*** DATA EXCERPTS Section Begins ***

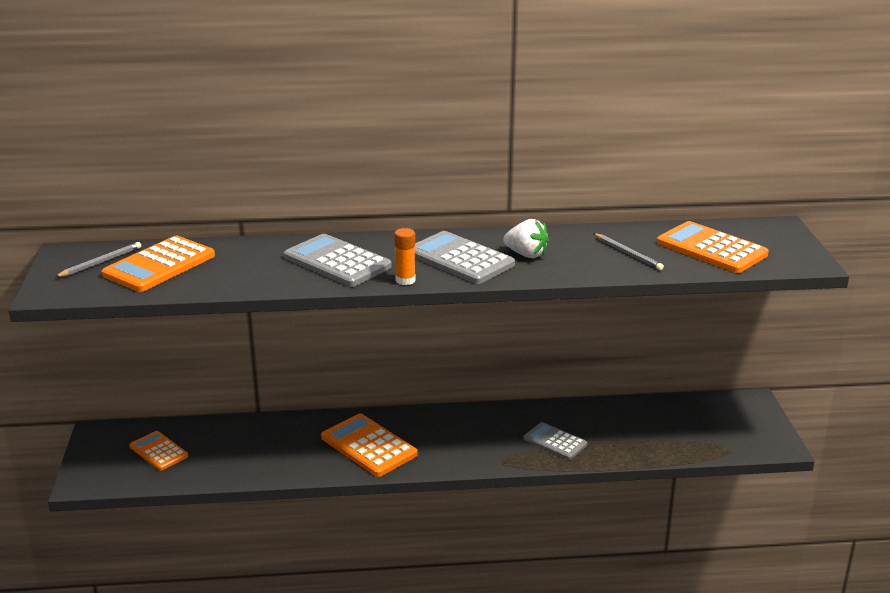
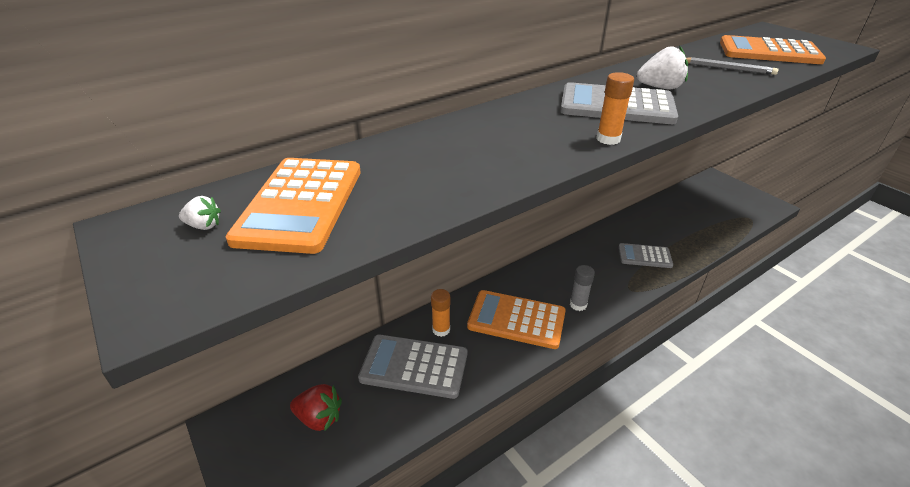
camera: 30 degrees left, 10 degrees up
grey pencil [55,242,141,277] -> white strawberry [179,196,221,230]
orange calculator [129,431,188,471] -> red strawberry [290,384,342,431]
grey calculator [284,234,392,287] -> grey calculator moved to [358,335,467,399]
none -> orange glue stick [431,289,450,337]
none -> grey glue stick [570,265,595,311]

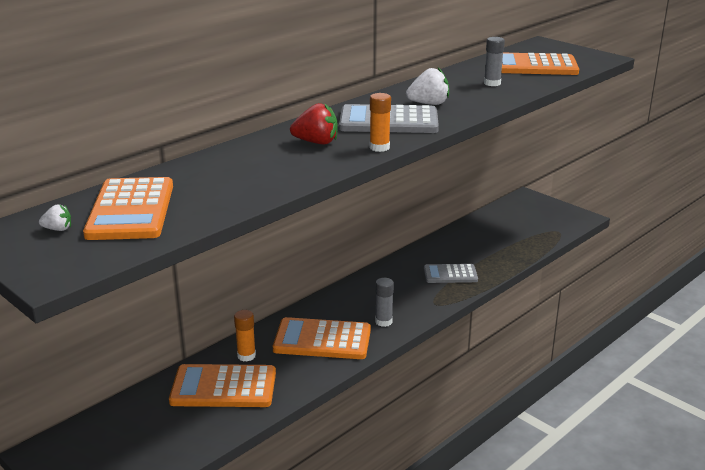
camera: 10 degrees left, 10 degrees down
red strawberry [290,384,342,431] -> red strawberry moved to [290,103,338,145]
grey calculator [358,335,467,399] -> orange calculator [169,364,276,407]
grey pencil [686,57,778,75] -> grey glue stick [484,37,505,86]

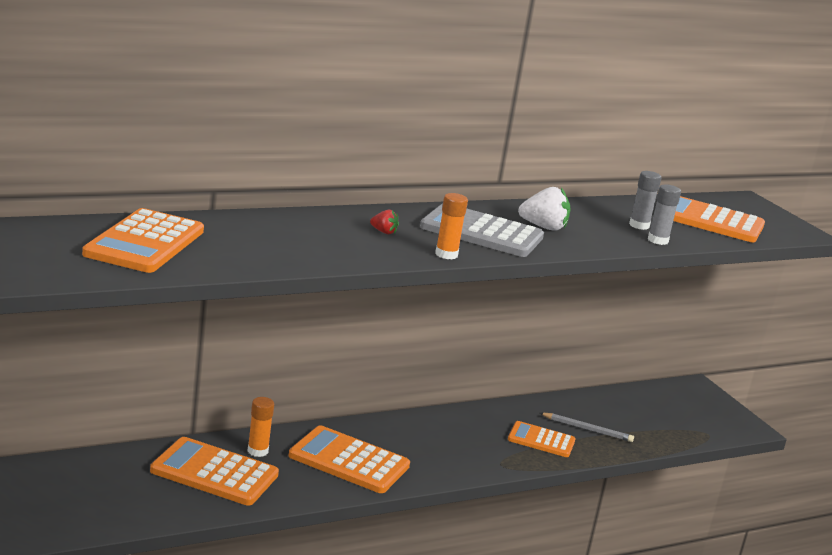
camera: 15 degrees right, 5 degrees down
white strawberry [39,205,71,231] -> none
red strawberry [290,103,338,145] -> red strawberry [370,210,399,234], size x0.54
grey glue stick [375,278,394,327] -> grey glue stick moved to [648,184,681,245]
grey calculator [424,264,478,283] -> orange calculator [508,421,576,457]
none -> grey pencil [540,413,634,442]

*** DATA EXCERPTS Section Ends ***

_GOAL OF THE EXERCISE:_
From the line containing "grey calculator [358,335,467,399]" down to the last line of the entries above, copy each line exactly and nothing more. Leave pictures out.

_SOLUTION TO THIS PROBLEM:_
grey calculator [358,335,467,399] -> orange calculator [169,364,276,407]
grey pencil [686,57,778,75] -> grey glue stick [484,37,505,86]

camera: 15 degrees right, 5 degrees down
white strawberry [39,205,71,231] -> none
red strawberry [290,103,338,145] -> red strawberry [370,210,399,234], size x0.54
grey glue stick [375,278,394,327] -> grey glue stick moved to [648,184,681,245]
grey calculator [424,264,478,283] -> orange calculator [508,421,576,457]
none -> grey pencil [540,413,634,442]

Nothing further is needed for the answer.